[Stored entries]
◇ ◇ ◇ ◇ ◇ ◇ ◇
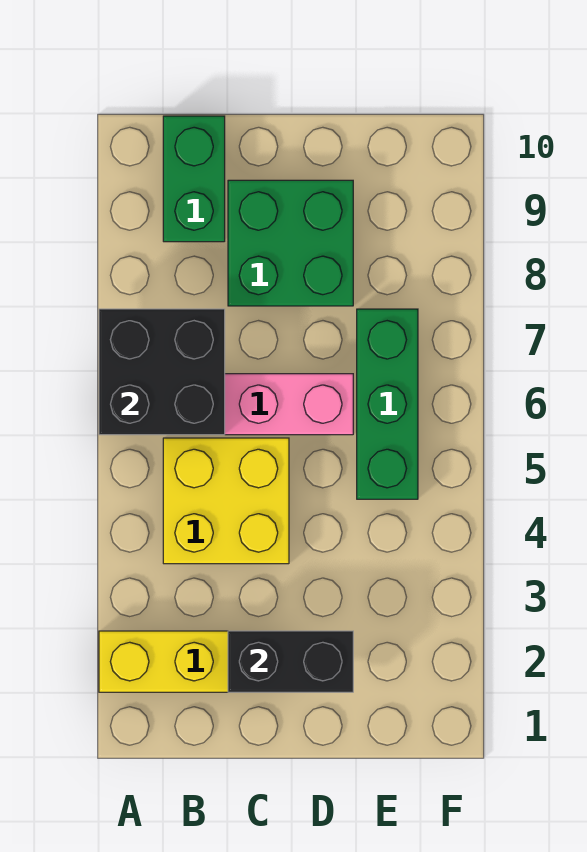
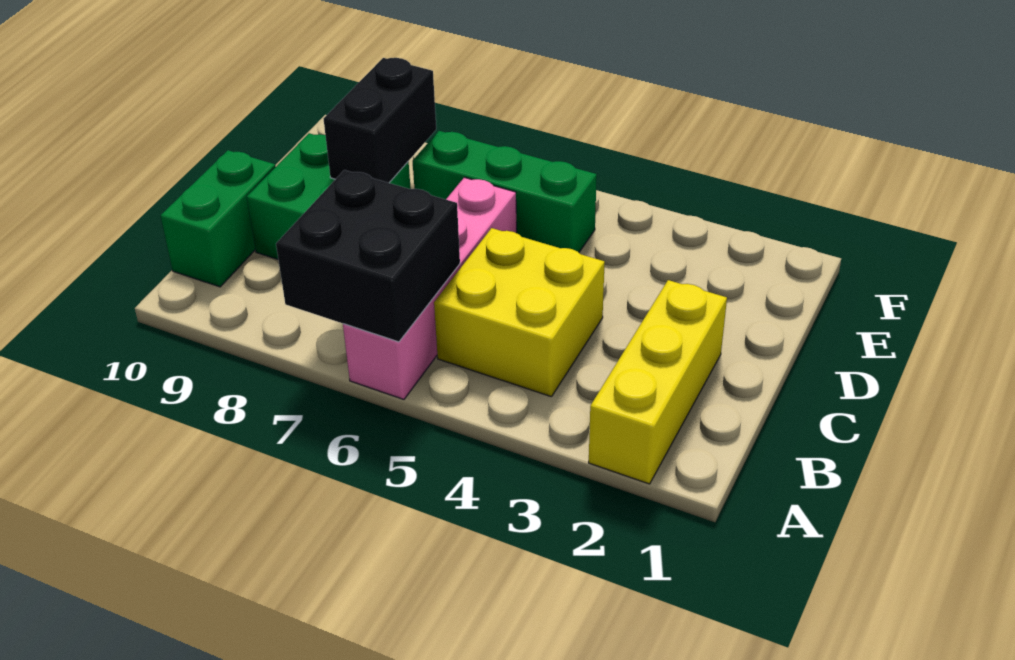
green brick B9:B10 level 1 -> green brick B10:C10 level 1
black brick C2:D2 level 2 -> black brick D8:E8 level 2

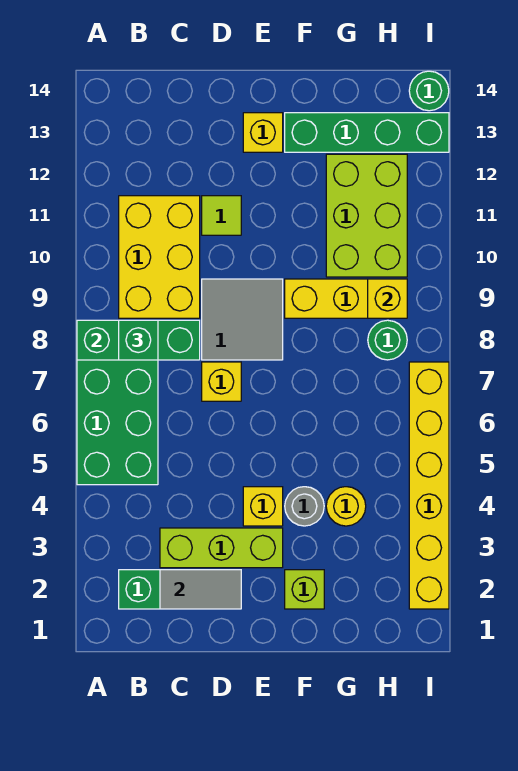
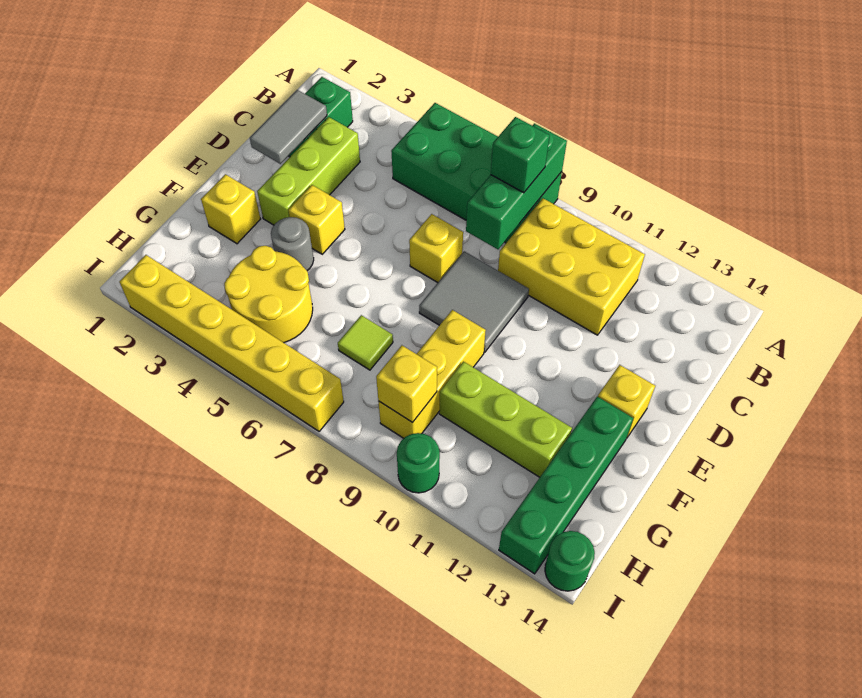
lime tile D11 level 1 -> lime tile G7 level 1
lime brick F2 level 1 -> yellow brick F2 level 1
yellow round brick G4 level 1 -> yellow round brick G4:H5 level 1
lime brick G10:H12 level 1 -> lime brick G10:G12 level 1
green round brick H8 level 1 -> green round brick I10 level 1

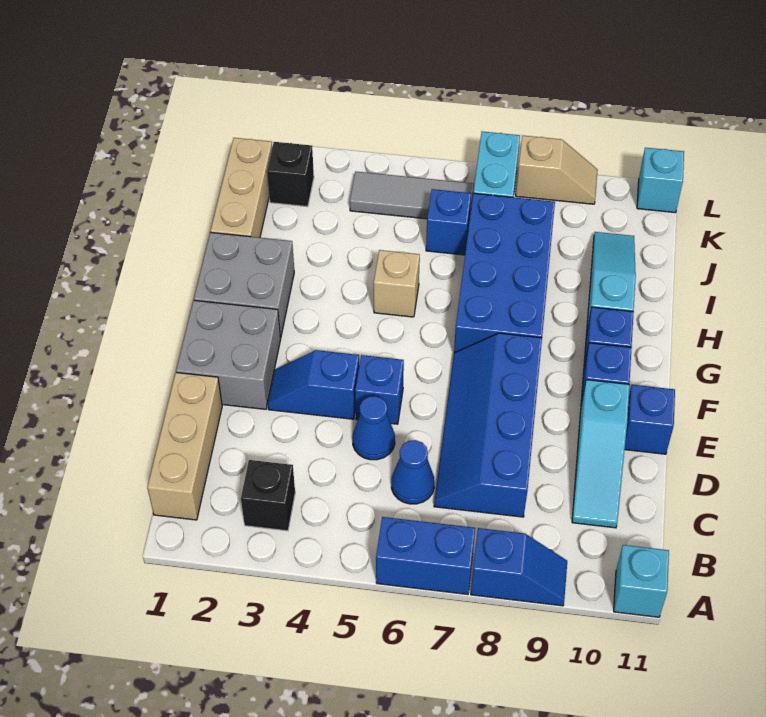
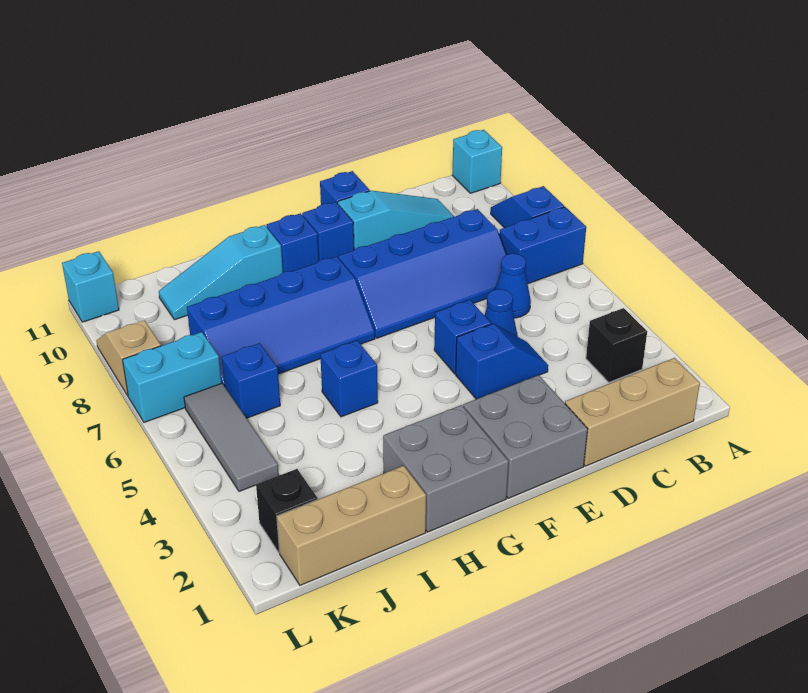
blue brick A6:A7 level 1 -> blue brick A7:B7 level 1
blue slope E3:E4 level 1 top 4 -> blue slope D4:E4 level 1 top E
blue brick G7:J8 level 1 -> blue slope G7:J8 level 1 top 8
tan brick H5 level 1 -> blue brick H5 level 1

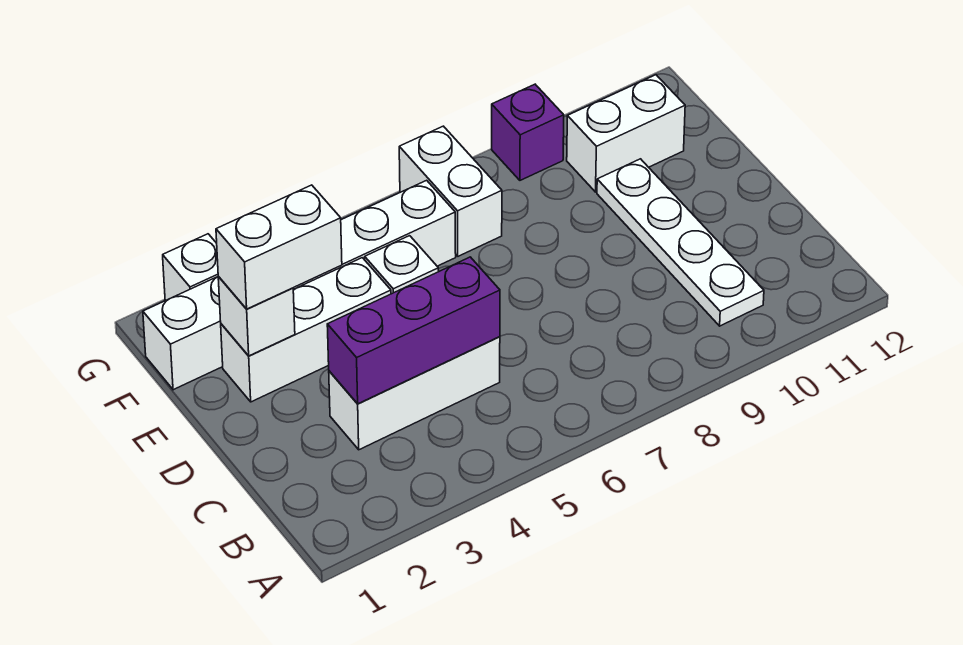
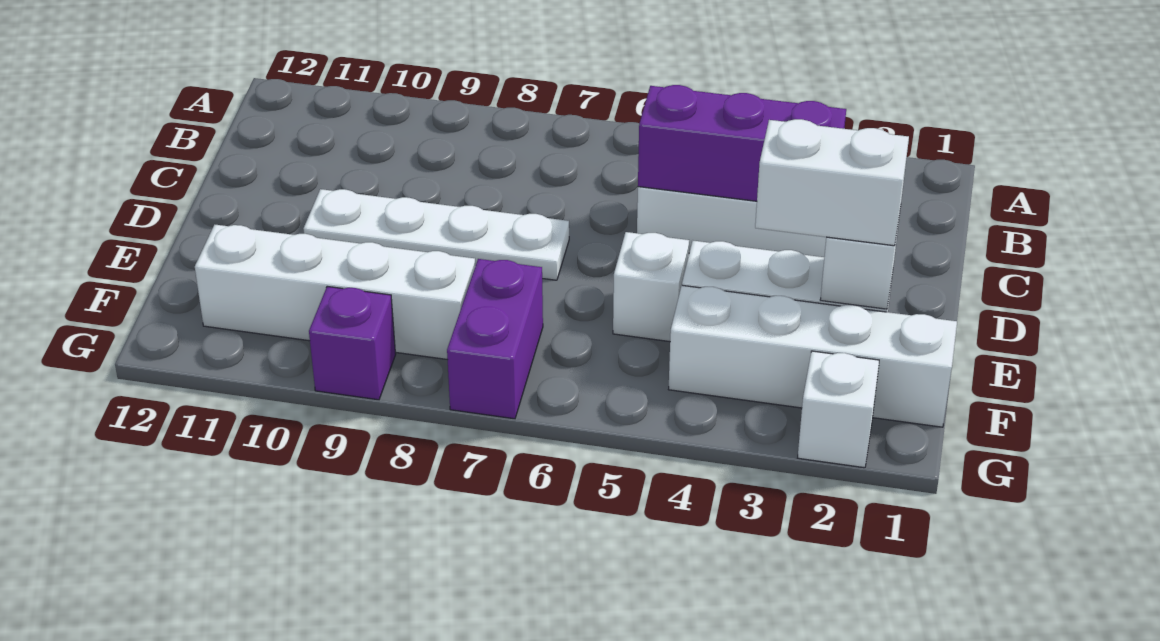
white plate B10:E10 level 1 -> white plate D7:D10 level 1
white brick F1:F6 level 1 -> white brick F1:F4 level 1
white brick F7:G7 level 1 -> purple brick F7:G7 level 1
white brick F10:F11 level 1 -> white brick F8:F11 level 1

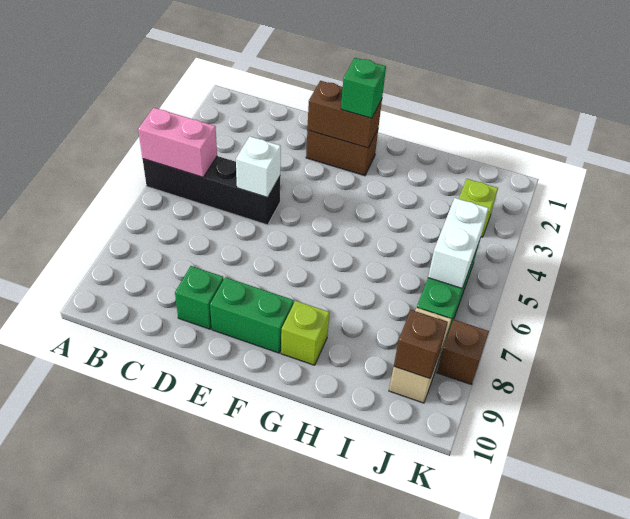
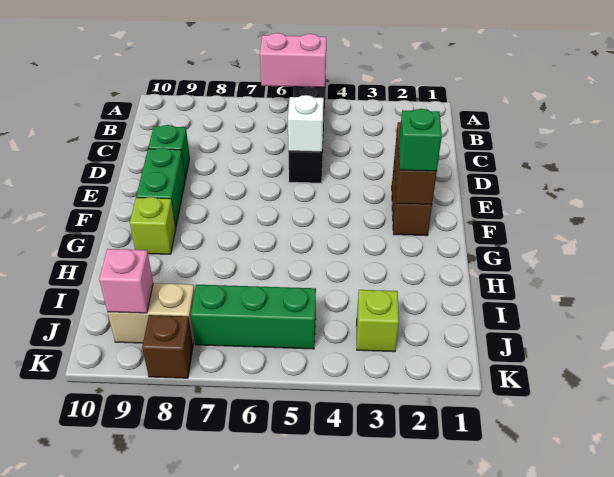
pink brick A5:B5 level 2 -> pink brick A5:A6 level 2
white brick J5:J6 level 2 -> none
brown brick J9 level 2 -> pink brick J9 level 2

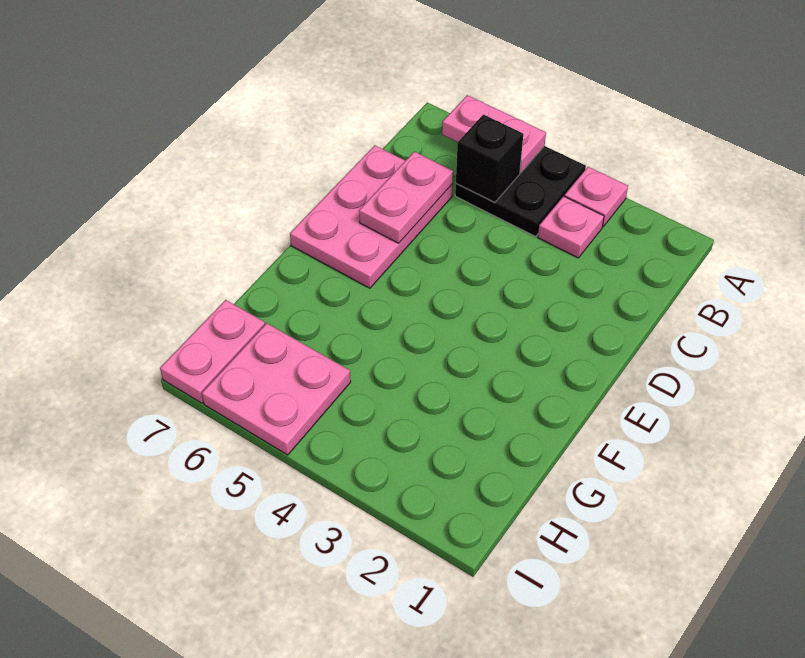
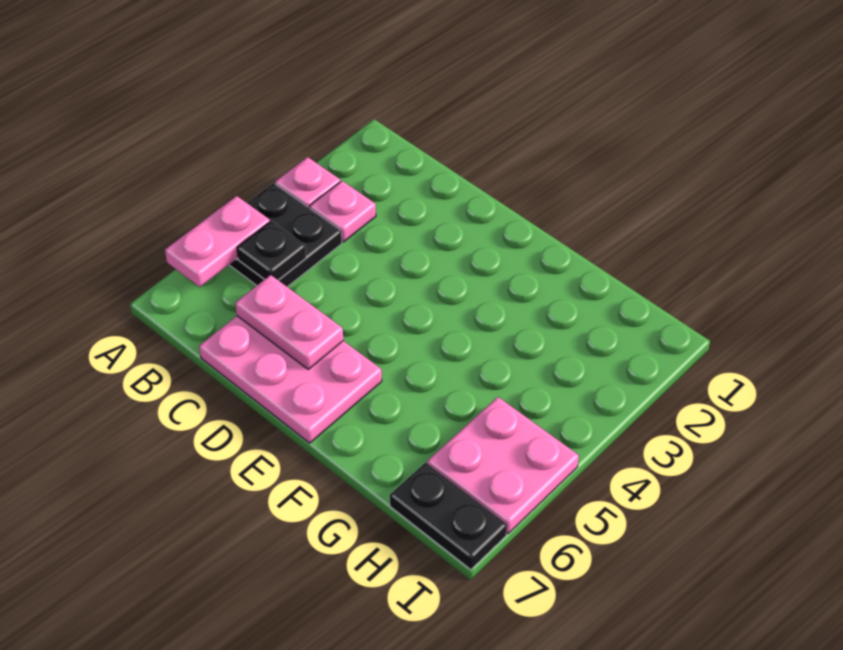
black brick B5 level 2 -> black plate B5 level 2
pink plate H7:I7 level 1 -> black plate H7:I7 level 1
◇ ◇ ◇ ◇ ◇ ◇ ◇
Task brief: Set the records down again exactly as given, and leave the pictures out.

Task response:
green brick B9:B10 level 1 -> green brick B10:C10 level 1
black brick C2:D2 level 2 -> black brick D8:E8 level 2

lime tile D11 level 1 -> lime tile G7 level 1
lime brick F2 level 1 -> yellow brick F2 level 1
yellow round brick G4 level 1 -> yellow round brick G4:H5 level 1
lime brick G10:H12 level 1 -> lime brick G10:G12 level 1
green round brick H8 level 1 -> green round brick I10 level 1

blue brick A6:A7 level 1 -> blue brick A7:B7 level 1
blue slope E3:E4 level 1 top 4 -> blue slope D4:E4 level 1 top E
blue brick G7:J8 level 1 -> blue slope G7:J8 level 1 top 8
tan brick H5 level 1 -> blue brick H5 level 1

white plate B10:E10 level 1 -> white plate D7:D10 level 1
white brick F1:F6 level 1 -> white brick F1:F4 level 1
white brick F7:G7 level 1 -> purple brick F7:G7 level 1
white brick F10:F11 level 1 -> white brick F8:F11 level 1

pink brick A5:B5 level 2 -> pink brick A5:A6 level 2
white brick J5:J6 level 2 -> none
brown brick J9 level 2 -> pink brick J9 level 2

black brick B5 level 2 -> black plate B5 level 2
pink plate H7:I7 level 1 -> black plate H7:I7 level 1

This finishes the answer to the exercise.